YOUR GOAL
Every line of the listing below should be written out exactly, minus its images.

DATASET RECORDS

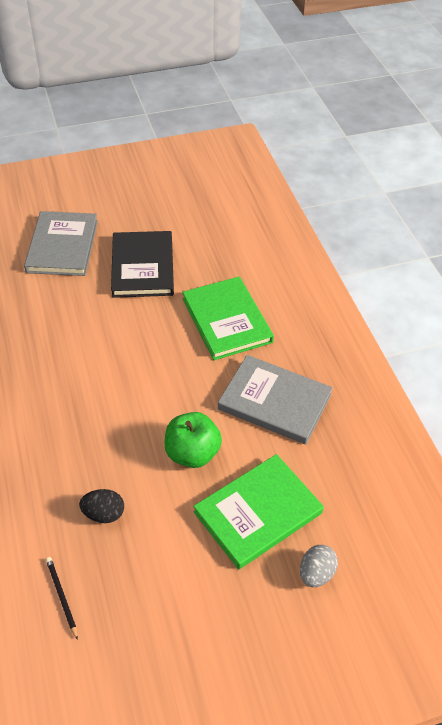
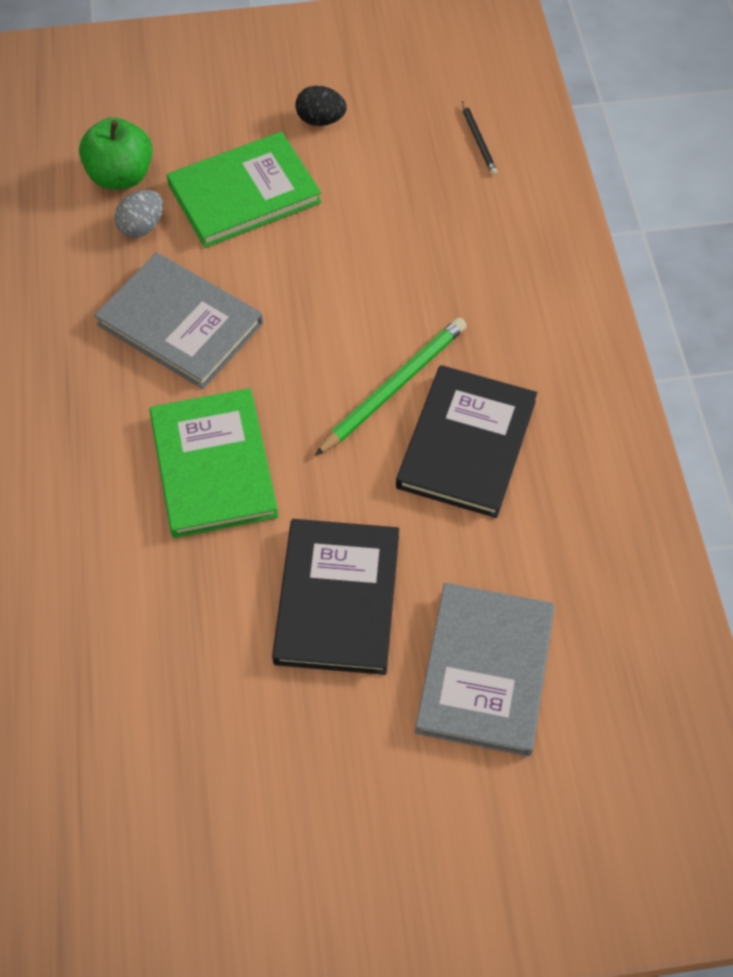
camera: 170 degrees left, 10 degrees up
black egg [79,489,124,523] -> black egg moved to [295,86,347,126]
green apple [164,412,222,468] -> green apple moved to [79,117,153,190]
grey egg [300,545,338,587] -> grey egg moved to [115,190,163,238]
none -> green pencil [315,318,467,456]
none -> black book [396,365,537,518]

EXERCISE SOLUTION
camera: 170 degrees left, 10 degrees up
black egg [79,489,124,523] -> black egg moved to [295,86,347,126]
green apple [164,412,222,468] -> green apple moved to [79,117,153,190]
grey egg [300,545,338,587] -> grey egg moved to [115,190,163,238]
none -> green pencil [315,318,467,456]
none -> black book [396,365,537,518]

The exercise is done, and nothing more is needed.